:: The data ::
=== Begin Enclosure ===

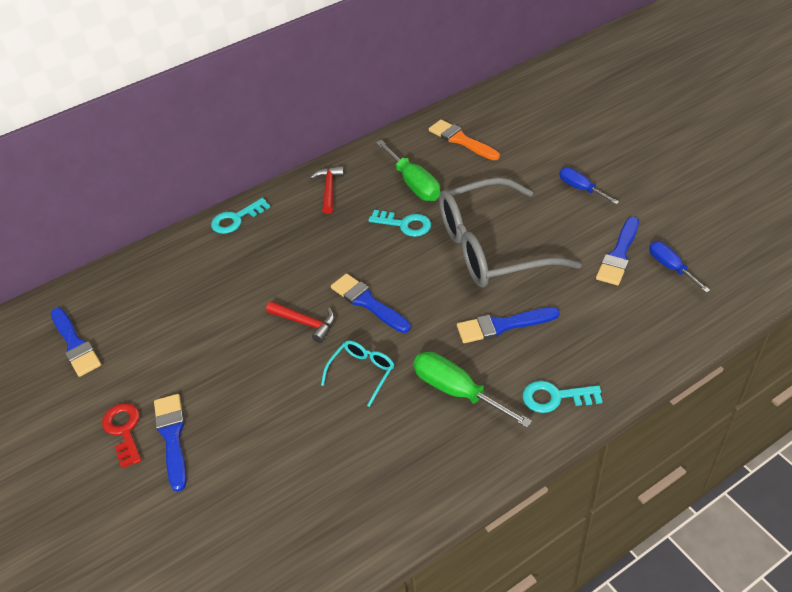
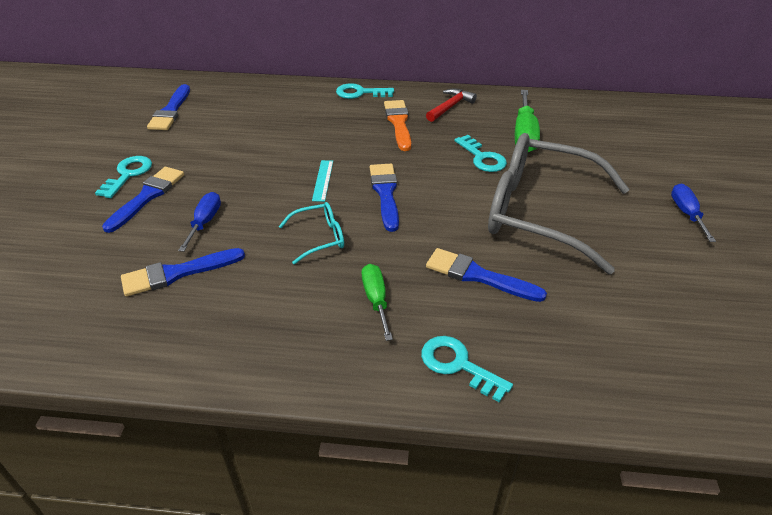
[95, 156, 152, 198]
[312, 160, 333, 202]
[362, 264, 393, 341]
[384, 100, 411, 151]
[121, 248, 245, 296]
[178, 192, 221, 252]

=== End Enclosure ===

:: Work order ::
Every line above should be returned exactly; the pictures stay out.

:: Problem solution ::
[95, 156, 152, 198]
[312, 160, 333, 202]
[362, 264, 393, 341]
[384, 100, 411, 151]
[121, 248, 245, 296]
[178, 192, 221, 252]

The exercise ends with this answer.